# Data for this exercise

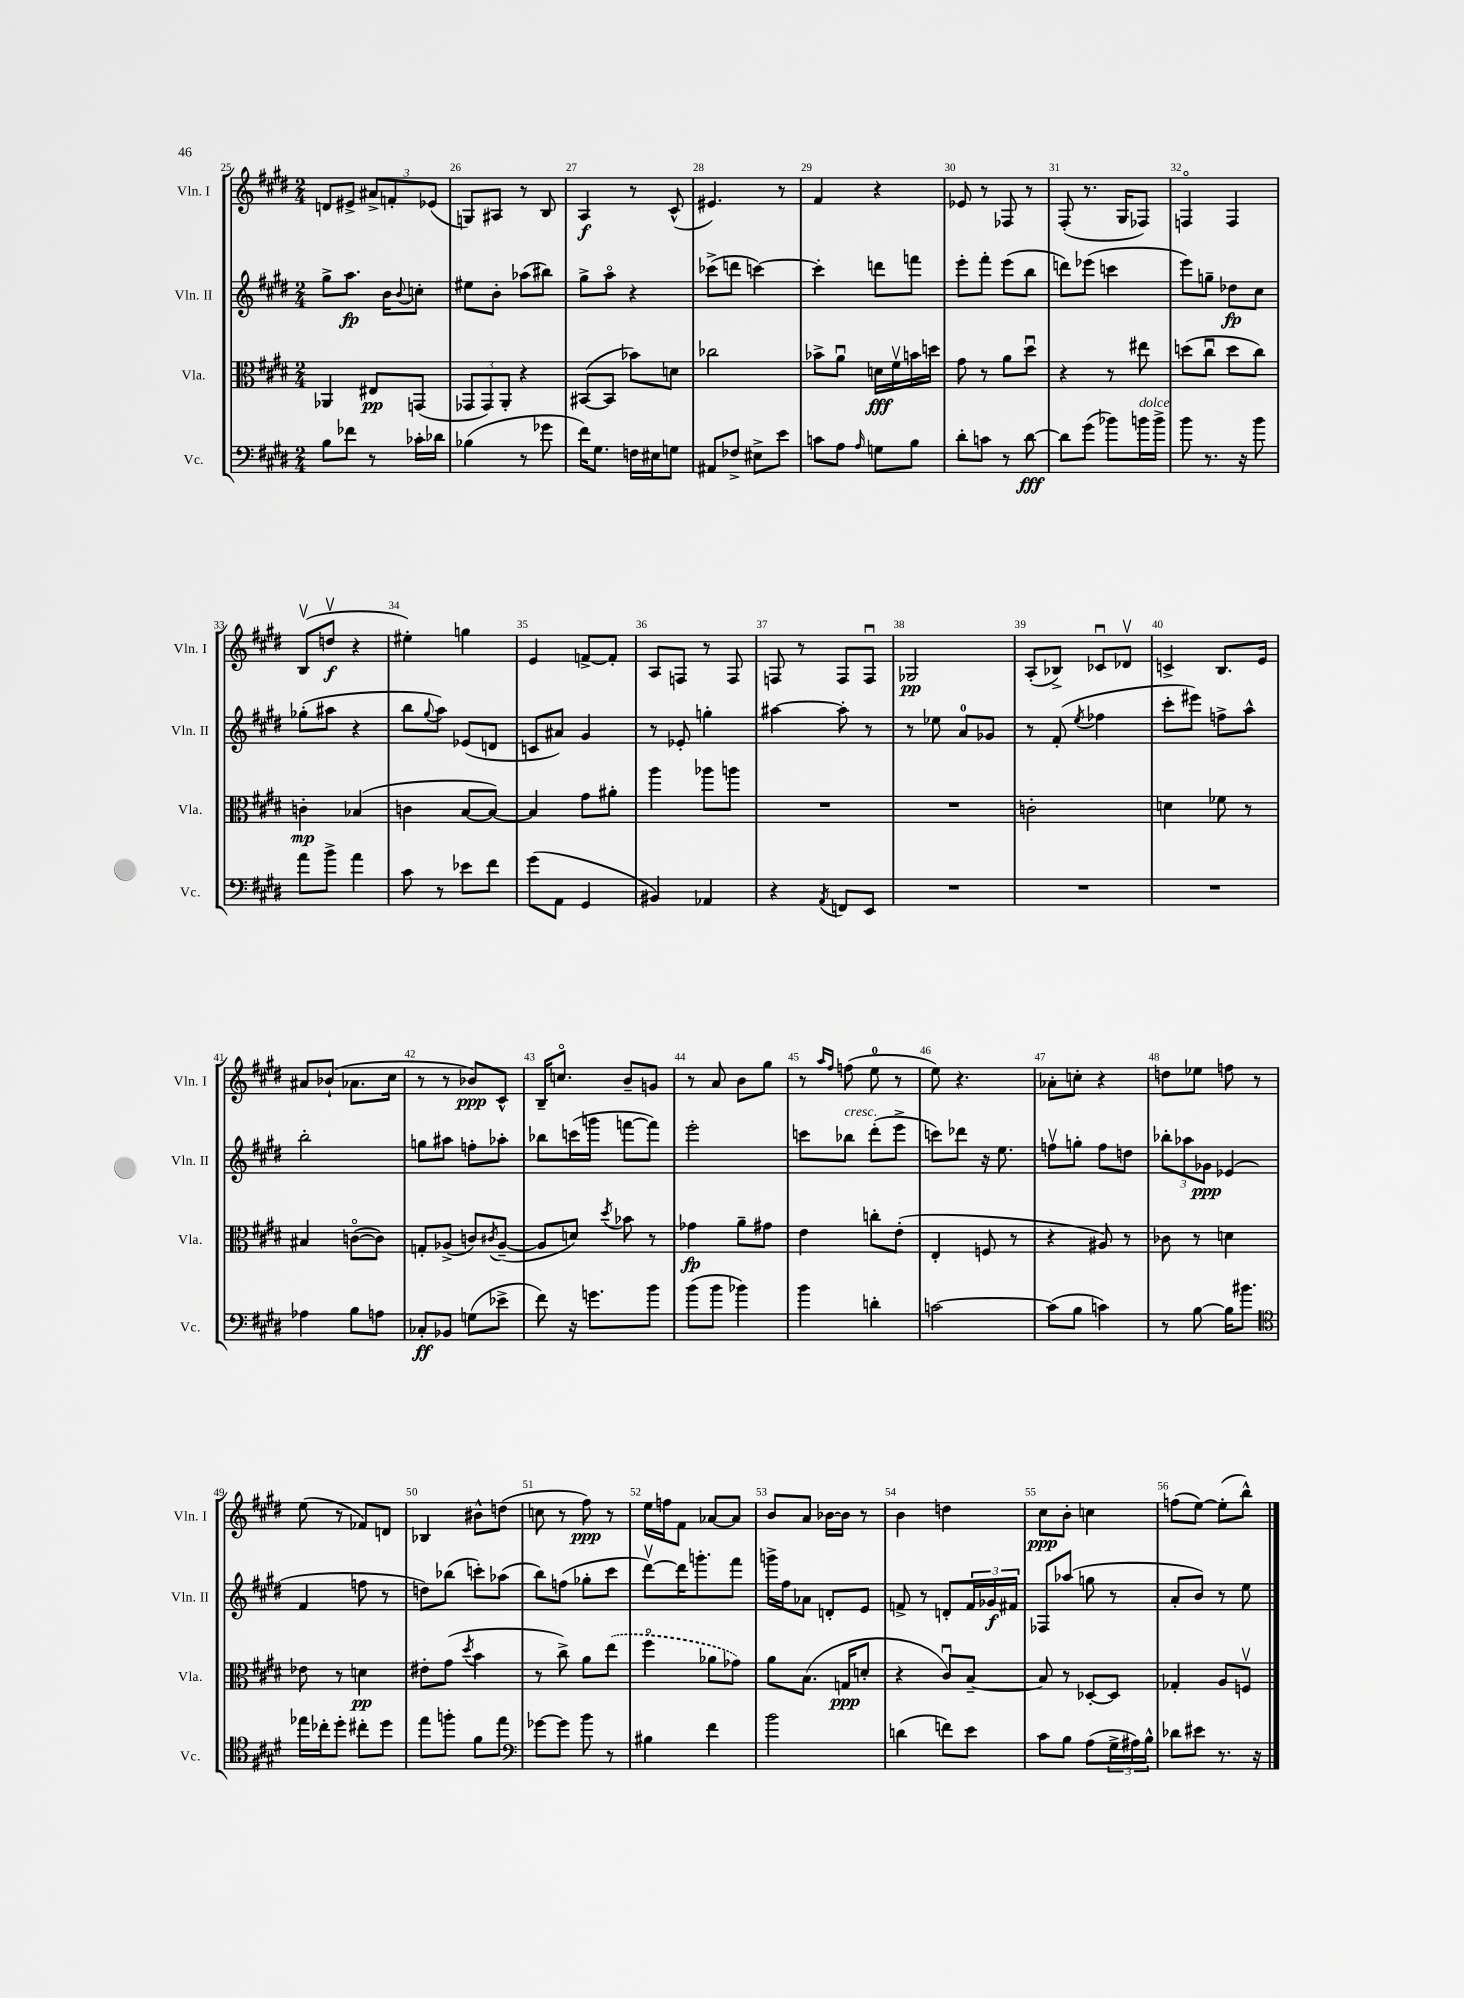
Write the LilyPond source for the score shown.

<<
\new StaffGroup <<
\new Staff = "s0" \with { instrumentName = "Vln. I" shortInstrumentName = "Vln. I" } {
    \clef treble \key e \major \numericTimeSignature \time 2/4
    d'8 eis'8-> \tuplet 3/2 { ais'8-> f'8-. ees'8( } |
    g8) ais8 r8 b8 |
    a4\f r8 cis'8-^( |
    eis'4.) r8 |
    fis'4 r4 |
    ees'8 r8 fes8 r8 |
    fis8-.( r8. gis16 fes8) |
    f4\flageolet f4 |
    b8\upbow( d''8\upbow\f r4 |
    eis''4-.) g''4 |
    e'4 f'8~-> f'8-. |
    a8 f8 r8 f8 |
    f8 r8 f8 f8\downbow |
    ges2\pp |
    a8-.( bes8->) ces'8\downbow des'8\upbow |
    c'4-> b8. e'16 |
    ais'8 bes'8-!( aes'8. cis''16 |
    r8 r8 bes'8\ppp) cis'8-^ |
    b16-- c''8.\flageolet b'8-- g'8 |
    r8 a'8 b'8 gis''8 |
    r8 \grace { a''16 fis''16 } f''8( e''8-0 r8 |
    e''8) r4. |
    aes'8-. c''8-. r4 |
    d''8 ees''8 f''8 r8 |
    e''8( r8 fes'8) d'8 |
    bes4 bis'8-^ d''8( |
    c''8 r8 fis''8\ppp) r8 |
    e''16 f''16 fis'8 aes'8~ aes'8 |
    b'8 a'8 bes'16~ bes'16 r8 |
    b'4 d''4 |
    cis''8\ppp b'8-. c''4 |
    f''8( e''8~) e''8-.( b''8-^) \bar "|." |
}
\new Staff = "s1" \with { instrumentName = "Vln. II" shortInstrumentName = "Vln. II" } {
    \clef treble \key e \major \numericTimeSignature \time 2/4
    gis''8-> a''8.\fp b'16 \appoggiatura { b'8 } c''8-. |
    eis''8 b'8-. aes''8( bis''8) |
    gis''8-> a''8\flageolet r4 |
    ces'''8->( d'''8 c'''4~) |
    c'''4-. d'''8 f'''8 |
    e'''8-. fis'''8-. e'''8( b''8 |
    d'''8) ees'''8( c'''4 |
    e'''8) g''8-- des''8\fp cis''8 |
    ges''8-.( ais''8 r4 |
    b''8 \appoggiatura { gis''8 } a''8) ees'8( d'8 |
    c'8 ais'8) gis'4 |
    r8 ees'8-. g''4-. |
    ais''4~ ais''8-. r8 |
    r8 ees''8 a'8-0 ges'8 |
    r8 fis'8-.( \acciaccatura { e''8 } fes''4 |
    cis'''8-. eis'''8) f''8-> a''8-^ |
    b''2-. |
    g''8 ais''8 f''8-. aes''8-. |
    bes''8 c'''16( g'''16 f'''8~ f'''8) |
    e'''2-. |
    c'''8 bes''8^\markup { \italic "cresc." } dis'''8-.( e'''8-> |
    c'''8) des'''8 r16 e''8. |
    f''8\upbow g''8-. f''8 d''8 |
    \tuplet 3/2 { bes''8-. aes''8 ges'8\ppp } ees'4( |
    fis'4 f''8 r8 |
    d''8) bes''8( c'''8-.) aes''8( |
    b''8) f''8( ges''8-. cis'''8 |
    dis'''8~\upbow) dis'''16 g'''8.-. fis'''8 |
    g'''16-> fis''16 aes'8 d'8-. e'8 |
    f'8-> r8 d'8-. \tuplet 3/2 { f'16 ges'16\f fis'16 } |
    fes8 aes''8( g''8 r8 |
    a'8-. b'8) r8 e''8 \bar "|." |
}
\new Staff = "s2" \with { instrumentName = "Vla." shortInstrumentName = "Vla." } {
    \clef alto \key e \major \numericTimeSignature \time 2/4
    aes,4 eis8\pp g,8( |
    \tuplet 3/2 { ges,8 ges,8) a,8-. } r4 |
    bis,8~( bis,8 bes'8) d'8 |
    ces''2 |
    bes'8-> a'8\downbow d'16\fff fis'16\upbow b'16 d''16 |
    gis'8 r8 a'8 dis''8\downbow |
    r4 r8 eis''8 |
    d''8( cis''8\downbow d''8 cis''8) |
    c'4-.\mp bes4( |
    c'4 b8~ b8~) |
    b4 gis'8 ais'8-. |
    a''4 aes''8 a''8 |
    R2 |
    R2 |
    c'2-. |
    d'4 fes'8 r8 |
    bis4 c'8~\flageolet( c'8) |
    g8-. aes8->( c'8) \acciaccatura { cis'8 } aes8~--( |
    aes8 d'8) \acciaccatura { dis''8 } bes'8 r8 |
    ges'4\fp a'8-- gis'8 |
    e'4 c''8-. e'8-.( |
    e4-. f8 r8 |
    r4 ais8) r8 |
    ces'8 r8 d'4 |
    ees'8 r8 d'4\pp |
    eis'8-. gis'8( \acciaccatura { dis''8 } b'4 |
    r8 cis''8->) a'8 \once \slurDashed e''8( |
    fis''4\flageolet aes'8 ges'8) |
    a'8 b8.( g16\ppp d'8-. |
    r4 cis'8\downbow) b8~-- |
    b8 r8 des8~-. des8 |
    ges4-. a8 f8\upbow \bar "|." |
}
\new Staff = "s3" \with { instrumentName = "Vc." shortInstrumentName = "Vc." } {
    \clef bass \key e \major \numericTimeSignature \time 2/4
    b8 fes'8 r8 ces'16-. des'16 |
    bes4( r8 ges'8 |
    fis'16) gis8. f16 eis16 g8 |
    ais,8 fes8-> eis8-> e'8 |
    c'8 a8 \grace { a16 } g8 b8 |
    dis'8-. c'8 r8 dis'8~\fff |
    dis'8 gis'8( bes'8) b'16^\markup { \italic "dolce" } b'16-> |
    b'8 r8. r16 b'8 |
    a'8 b'8-> a'4 |
    cis'8 r8 ees'8 fis'8 |
    gis'8( a,8 gis,4 |
    bis,4) aes,4 |
    r4 \acciaccatura { a,8 } f,8 e,8 |
    R2 |
    R2 |
    R2 |
    aes4 b8 a8 |
    ces8-.\ff bes,8 g8( ees'8-> |
    fis'8) r16 g'8. b'8 |
    b'8( b'8 bes'4) |
    b'4 d'4-. |
    c'2~ |
    c'8( b8 c'4) |
    r8 b8~ b16 bis'8. |
    \clef tenor ees''16 ces''16-. dis''8-. cis''8-. dis''8 |
    e''8 f''8-. fis'8 e''8 |
    \clef bass ges'8~ ges'8 b'8 r8 |
    bis4 fis'4 |
    b'2 |
    d'4( f'8) e'8 |
    cis'8 b8 a8( \tuplet 3/2 { gis16-> ais16) b16-^ } |
    des'8 eis'8 r8. r16 \bar "|." |
}
>>
>>
\layout { \context { \Score currentBarNumber = #25 \override BarNumber.break-visibility = ##(#f #t #t) barNumberVisibility = #all-bar-numbers-visible } }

# The task
Please report every line in the rows above that contains the string "downbow", copying each line in full.

# Task result
    f8 r8 f8 f8\downbow |
    a8-.( bes8->) ces'8\downbow des'8\upbow |
    bes'8-> a'8\downbow d'16\fff fis'16\upbow b'16 d''16 |
    gis'8 r8 a'8 dis''8\downbow |
    d''8( cis''8\downbow d''8 cis''8) |
    r4 cis'8\downbow) b8~-- |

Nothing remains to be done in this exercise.